-- What is required --
Among the records below, find each line that includes the string "HEADPHONES" and copy it.

(Stored items)
· · ·
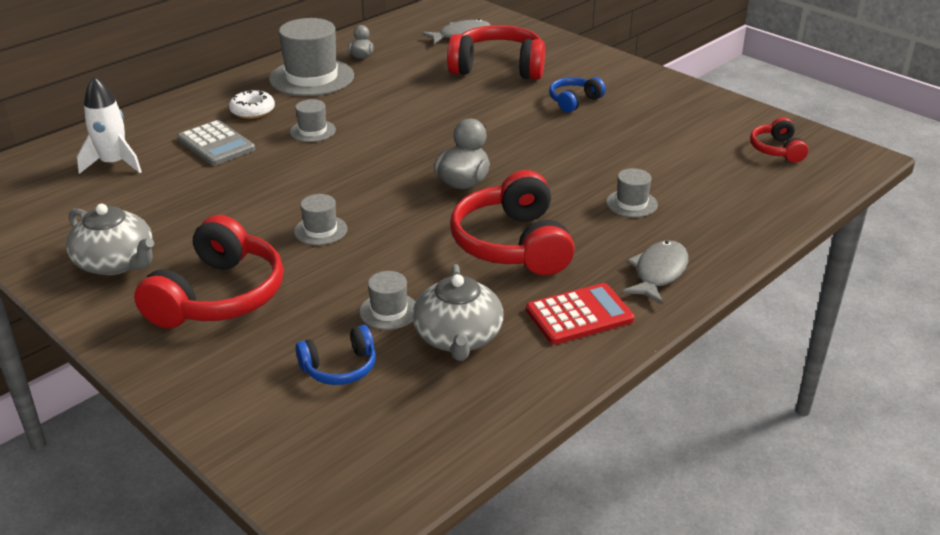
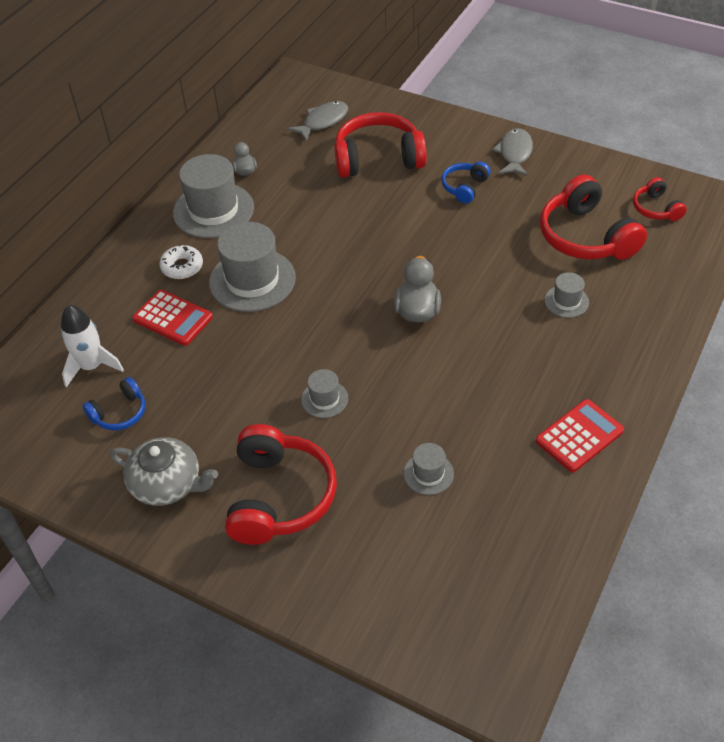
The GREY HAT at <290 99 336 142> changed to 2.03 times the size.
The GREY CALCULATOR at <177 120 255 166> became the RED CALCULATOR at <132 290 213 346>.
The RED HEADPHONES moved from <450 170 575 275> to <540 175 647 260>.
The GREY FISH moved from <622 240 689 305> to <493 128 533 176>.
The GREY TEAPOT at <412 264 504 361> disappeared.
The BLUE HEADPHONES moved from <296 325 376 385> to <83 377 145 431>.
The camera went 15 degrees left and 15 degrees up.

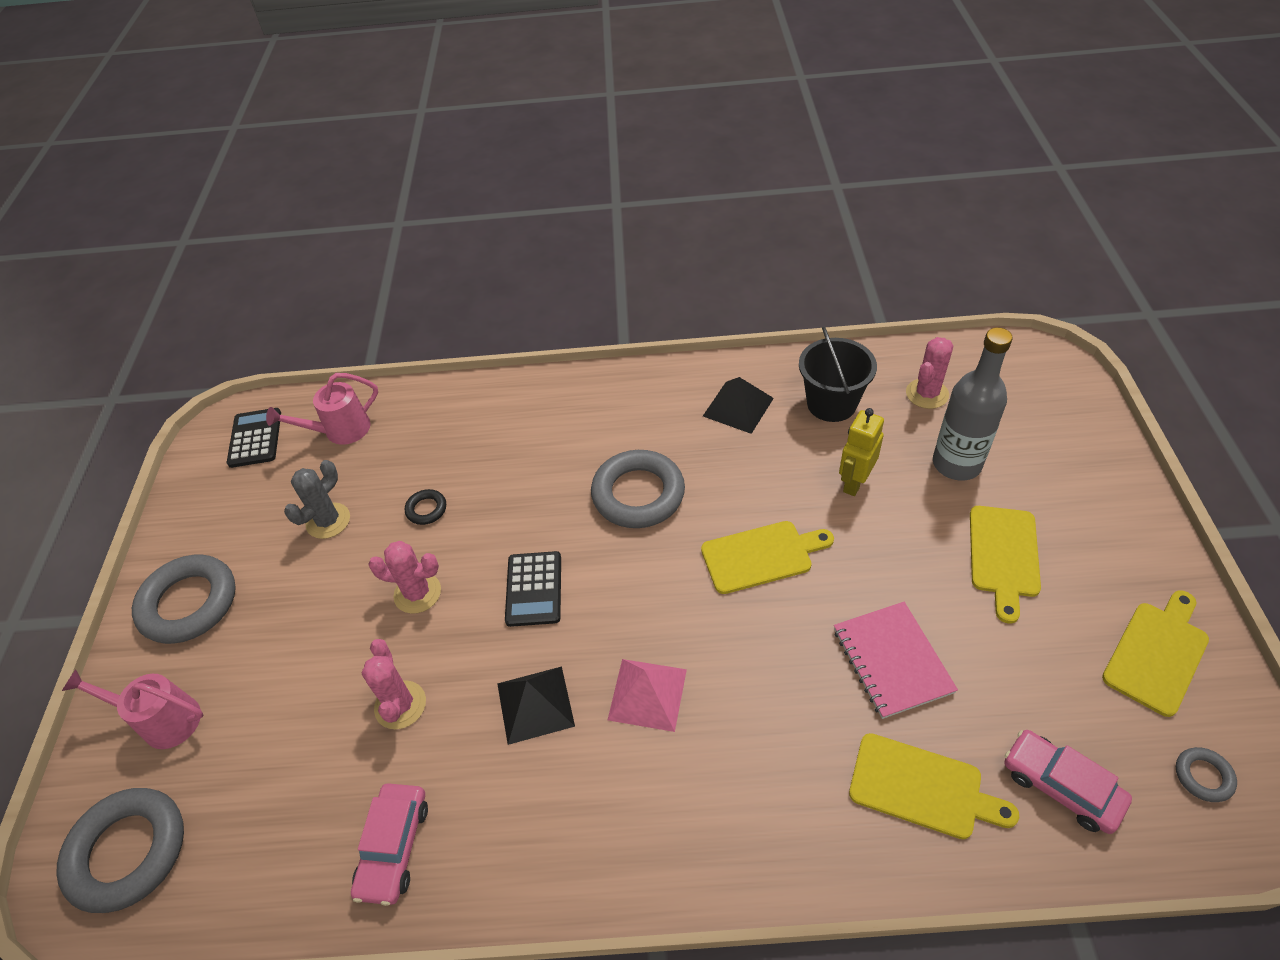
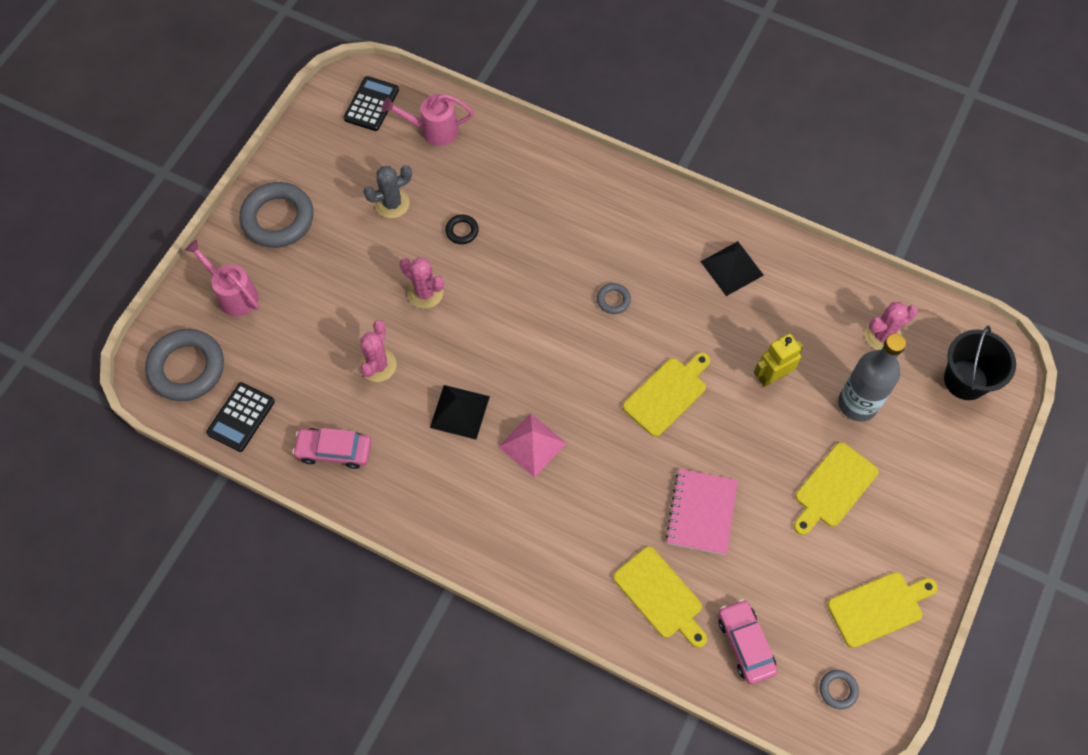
The BLACK BUCKET moved from <799 327 877 422> to <944 326 1016 400>.
The GREY RING at <591 450 685 528> changed to 0.45 times the size.
The YELLOW CUTTING BOARD at <701 521 834 594> turned 60 degrees counterclockwise.
The BLACK CALCULATOR moved from <505 551 561 627> to <206 382 275 452>.
The PINK CAR at <351 783 428 906> turned 60 degrees clockwise.
The camera went 25 degrees right and 15 degrees up.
· · ·
-- Answer box --
The RED HEADPHONES moved from <450 170 575 275> to <540 175 647 260>.
The BLUE HEADPHONES moved from <296 325 376 385> to <83 377 145 431>.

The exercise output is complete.